__What this task involves__. Word for word, output every line of the material below, minus pictures.

==== Provided material ====

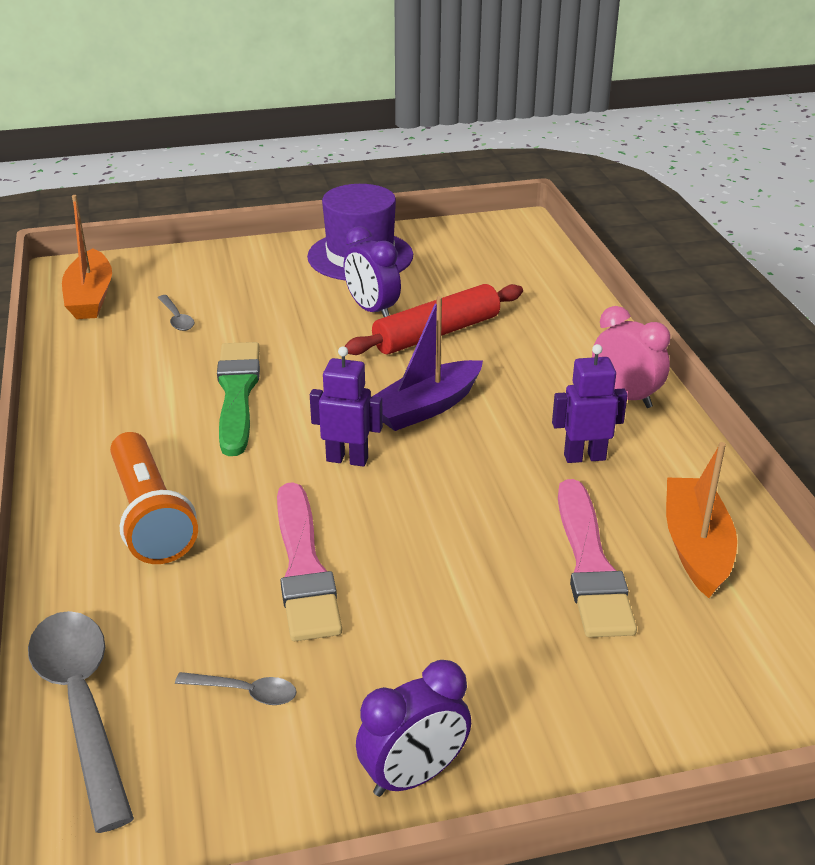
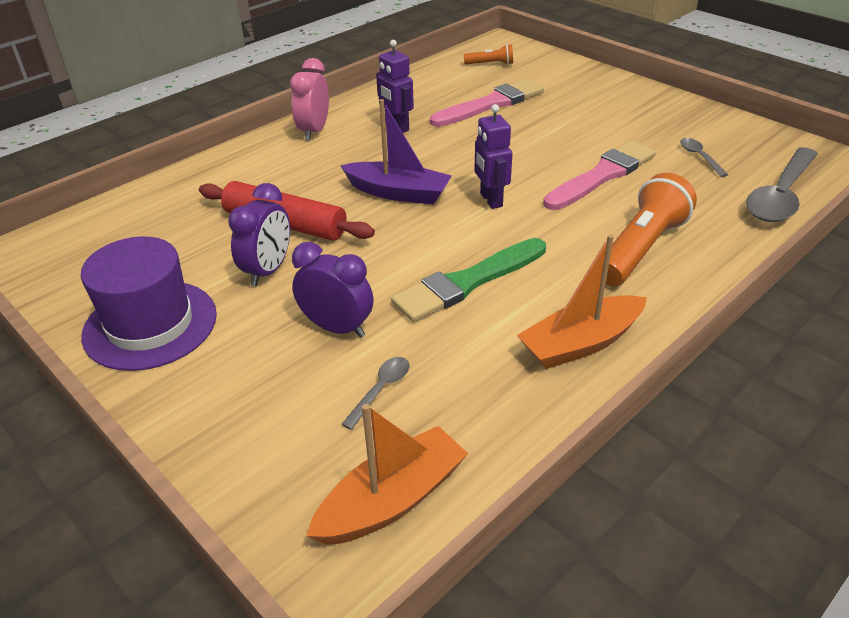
camera: 120 degrees left, 5 degrees up
(414, 776) = (672, 106): purple clock -> purple clock (337, 328)
(696, 547) = (443, 85): orange boat -> orange boat (581, 343)
(752, 635) = (490, 64): none -> orange flashlight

====

__Solution to this exercise__.
camera: 120 degrees left, 5 degrees up
(414, 776) = (672, 106): purple clock -> purple clock (337, 328)
(696, 547) = (443, 85): orange boat -> orange boat (581, 343)
(752, 635) = (490, 64): none -> orange flashlight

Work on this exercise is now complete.